→ **What the exercise asks**: Each line with the string "none" is to be copied from the records below.

→ **Given records**:
[Start of section]
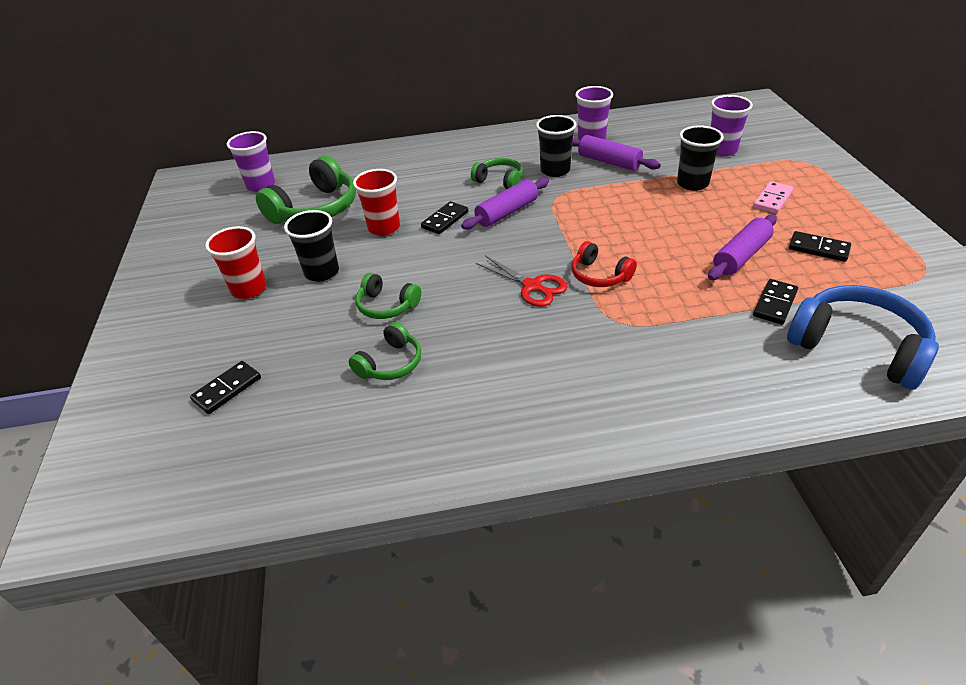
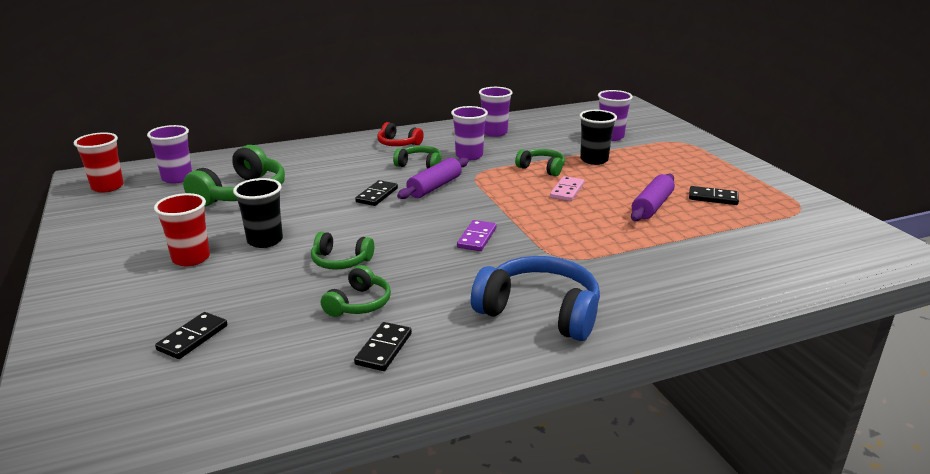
camera: 15 degrees left, 15 degrees down
red cup [353,169,400,236] -> red cup moved to [74,132,124,193]
red scissors [476,256,568,307] -> purple domino [457,220,497,251]
black cup [536,115,576,177] -> purple cup [451,106,488,160]
purple rolling pin [572,135,661,171] -> none
red headphones [572,241,637,287] -> red headphones moved to [377,122,424,146]
pink domino [753,181,793,214] -> pink domino moved to [550,176,584,201]
black domino [753,279,798,325] -> black domino moved to [354,322,412,371]
blue headphones [787,285,939,390] -> blue headphones moved to [471,256,600,341]
none -> green headphones [515,149,565,176]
[End of section]
→ **Solution**:
purple rolling pin [572,135,661,171] -> none
none -> green headphones [515,149,565,176]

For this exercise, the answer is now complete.